Select from the data all lines with the word "degrees".

*** RECORDS TO PROCESS Section Begins ***

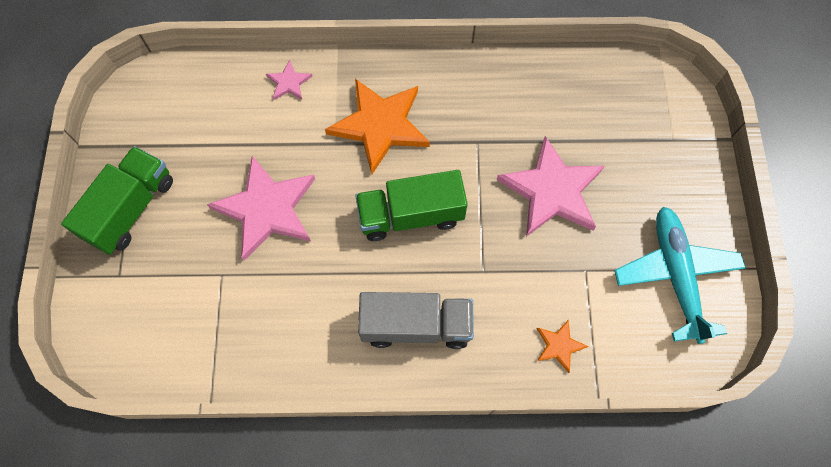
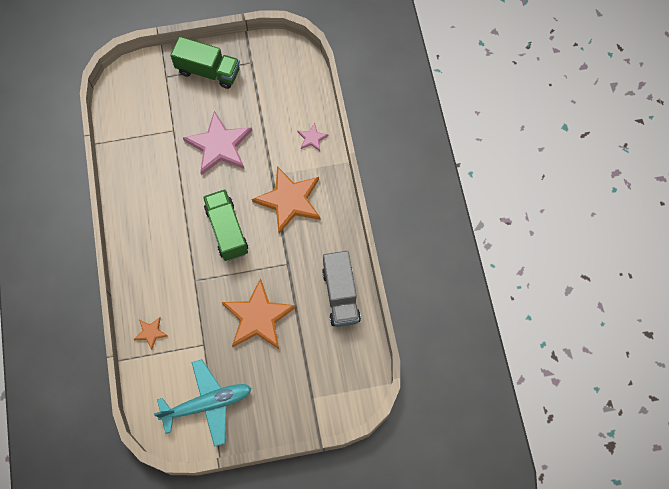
camera: 80 degrees right, 0 degrees up
(416, 325) = (154, 246): grey truck -> grey truck (341, 295)
(552, 190) = (258, 317): pink star -> orange star

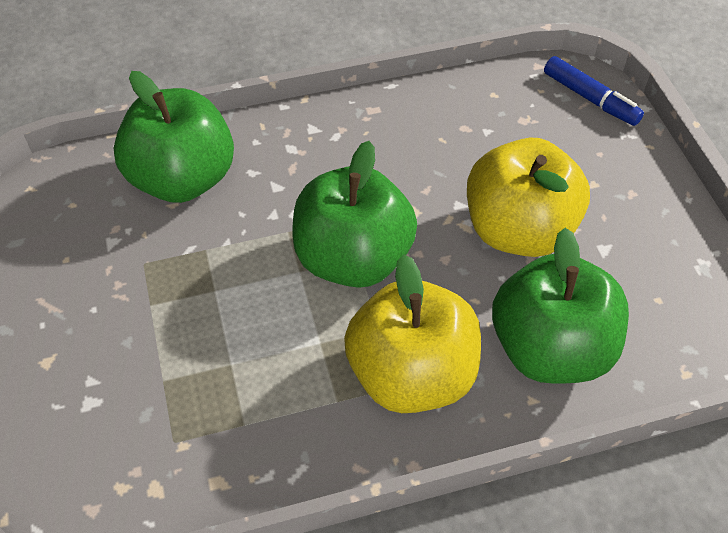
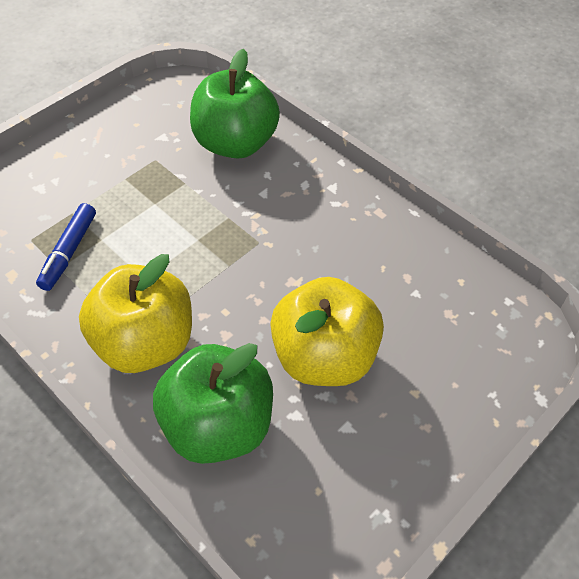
camera: 60 degrees right, 0 degrees up
(353, 259) = (227, 264): green apple -> none
(590, 98) = (516, 352): blue marker -> blue marker (69, 252)

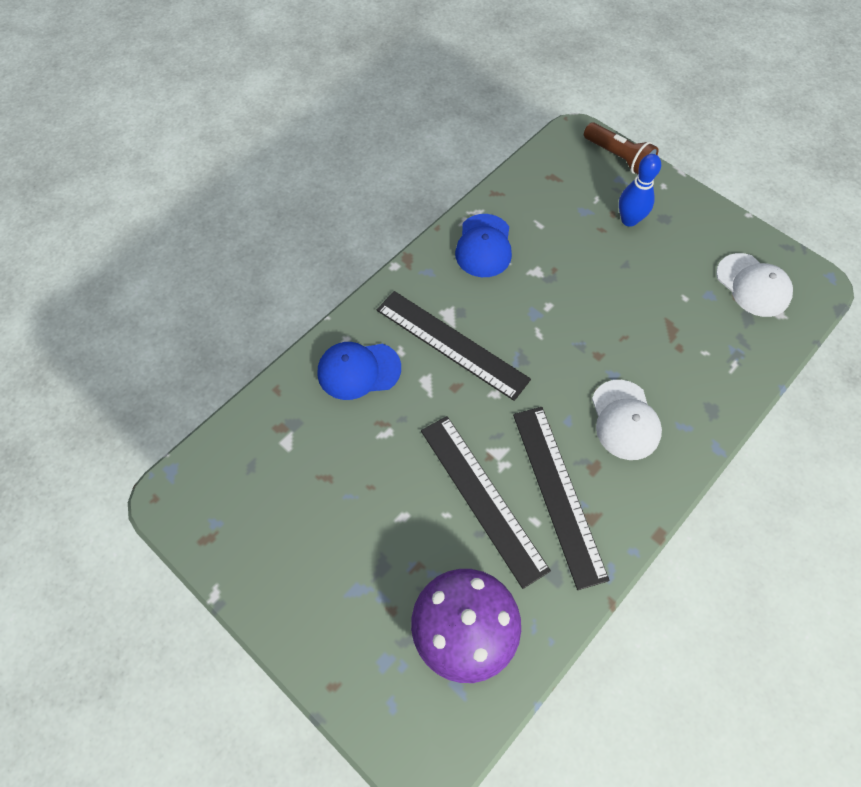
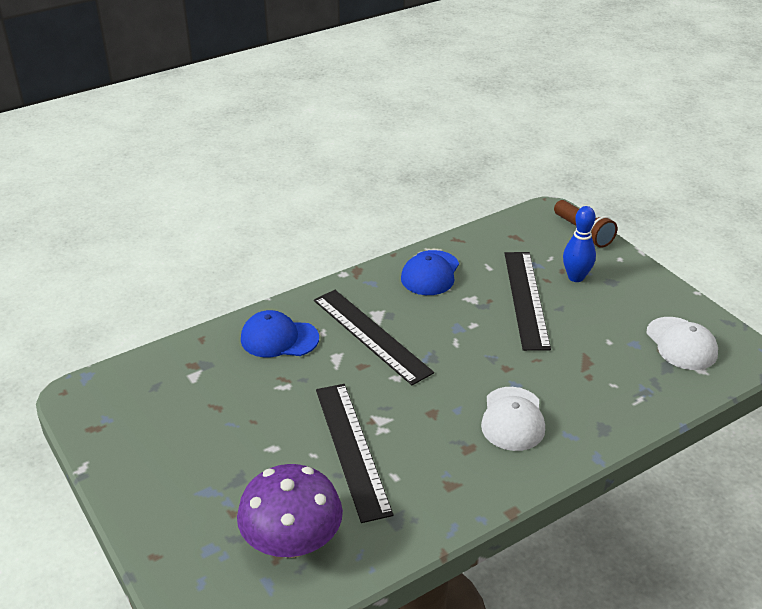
camera: 15 degrees right, 25 degrees down
(558, 493) = (425, 460): black ruler -> black ruler (525, 299)

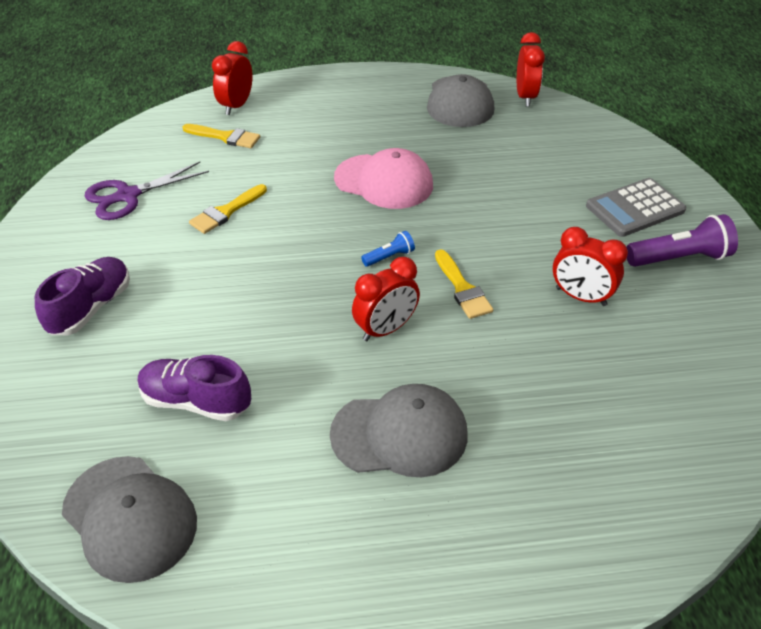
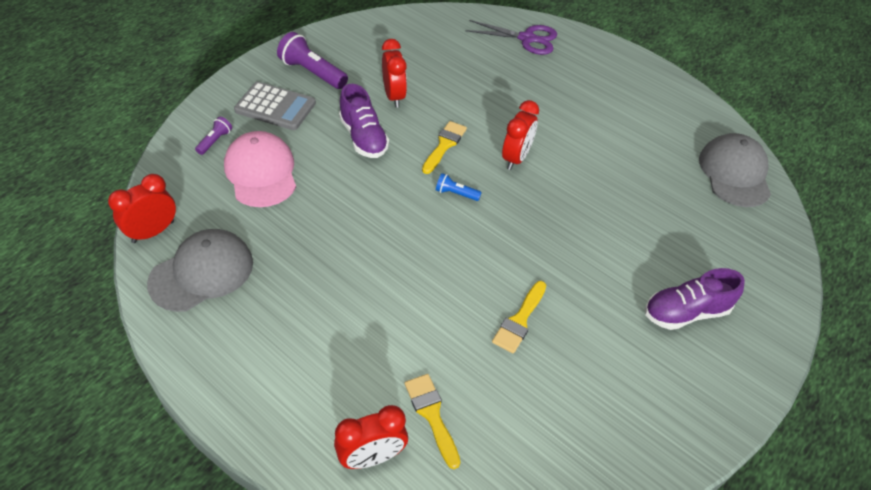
camera: 135 degrees left, 5 degrees up
(128, 196) = (582, 410): purple scissors -> purple scissors (527, 39)
(196, 401) = (660, 200): purple shoe -> purple shoe (363, 138)
(226, 212) = (519, 320): yellow brush -> yellow brush turned 120 degrees clockwise
(384, 182) = (377, 249): pink cap -> pink cap (261, 172)
(386, 329) = (516, 158): red clock -> red clock turned 105 degrees clockwise
(400, 434) = (571, 114): grey cap -> none
(611, 157) = (215, 141): none -> purple flashlight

*** RECORDS TO PROCESS Section Ends ***

- WRITTEN ANSWER:
camera: 80 degrees right, 0 degrees up
camera: 60 degrees right, 0 degrees up
camera: 15 degrees right, 25 degrees down
camera: 135 degrees left, 5 degrees up
(226, 212) = (519, 320): yellow brush -> yellow brush turned 120 degrees clockwise
(386, 329) = (516, 158): red clock -> red clock turned 105 degrees clockwise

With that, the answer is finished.